MATERIAL PROVIDED:
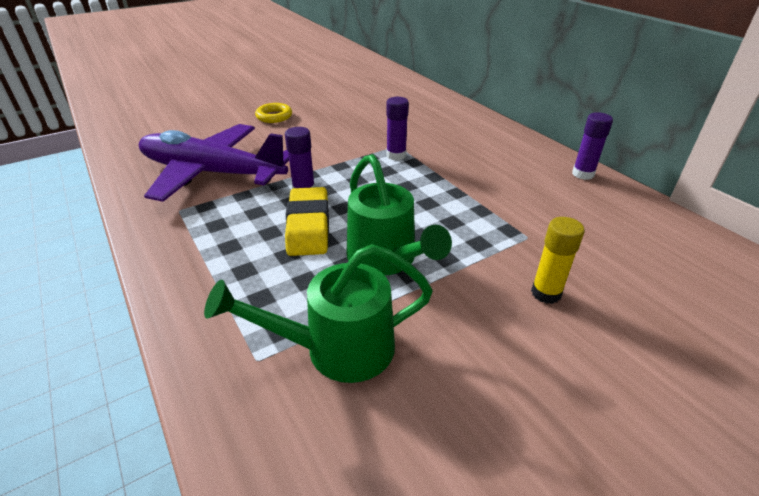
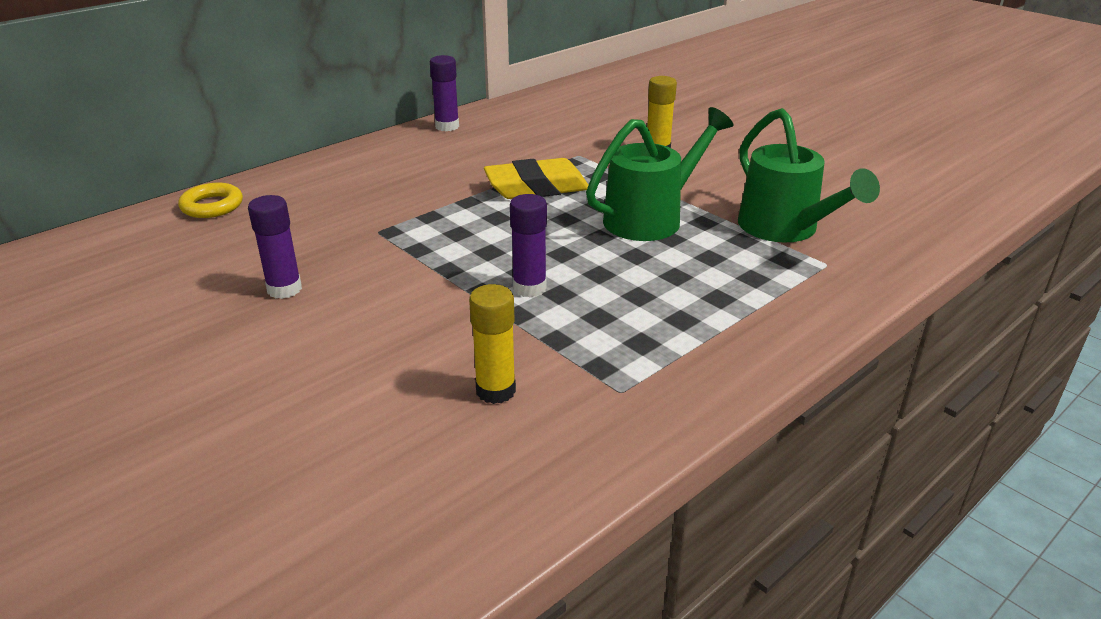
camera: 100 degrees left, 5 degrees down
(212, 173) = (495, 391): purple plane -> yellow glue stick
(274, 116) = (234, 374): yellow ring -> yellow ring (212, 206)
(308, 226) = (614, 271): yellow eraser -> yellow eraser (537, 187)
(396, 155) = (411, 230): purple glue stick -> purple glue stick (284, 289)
--
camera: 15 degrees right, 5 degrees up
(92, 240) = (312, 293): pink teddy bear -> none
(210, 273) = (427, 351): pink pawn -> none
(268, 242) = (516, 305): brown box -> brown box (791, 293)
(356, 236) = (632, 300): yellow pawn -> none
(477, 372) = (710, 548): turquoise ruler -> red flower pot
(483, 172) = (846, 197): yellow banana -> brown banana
...
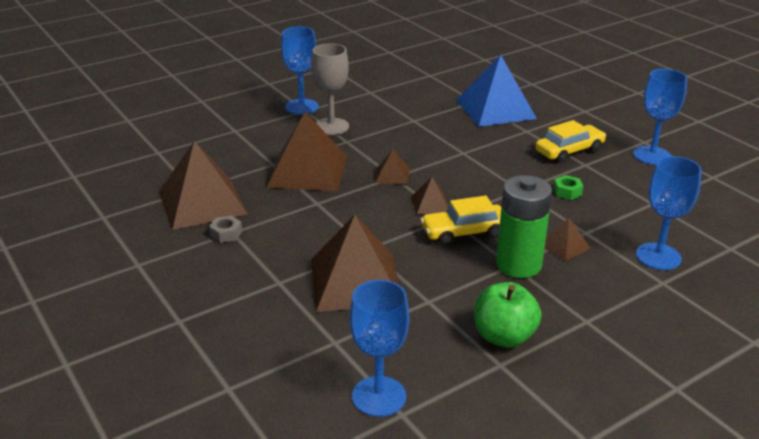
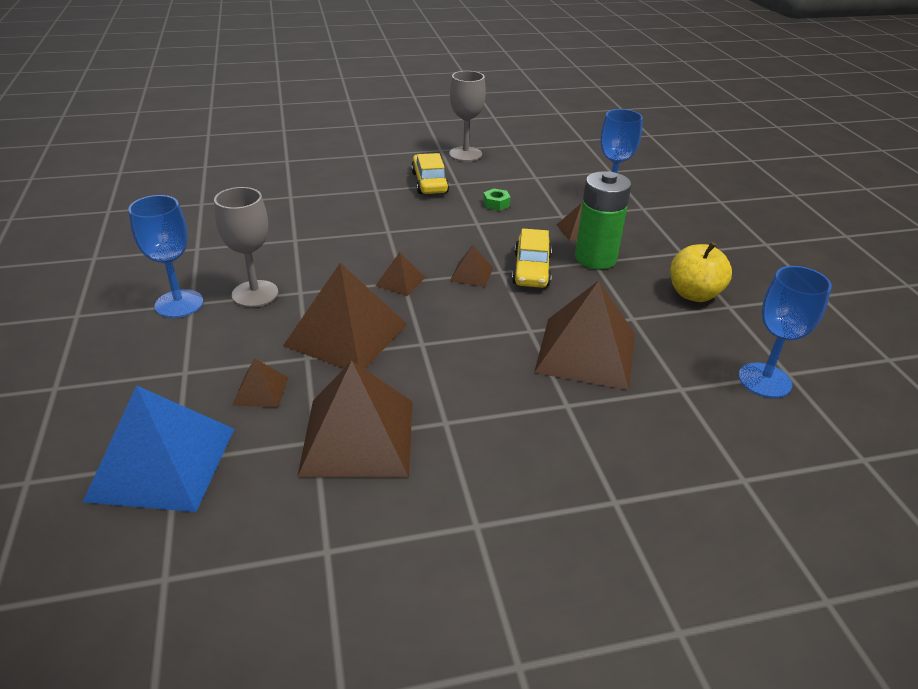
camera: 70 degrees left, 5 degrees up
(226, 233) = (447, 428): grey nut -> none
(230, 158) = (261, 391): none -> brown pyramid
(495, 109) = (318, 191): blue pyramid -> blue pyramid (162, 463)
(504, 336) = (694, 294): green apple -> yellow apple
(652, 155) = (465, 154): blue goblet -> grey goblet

TASK DETAILS: From the entries above, restate word for word the lines from the line containing "(308, 226) = (614, 271): yellow" to the line containing "(396, 155) = (411, 230): purple", both ends included, and nothing more.

OUTPUT BELOW:
(308, 226) = (614, 271): yellow eraser -> yellow eraser (537, 187)
(396, 155) = (411, 230): purple glue stick -> purple glue stick (284, 289)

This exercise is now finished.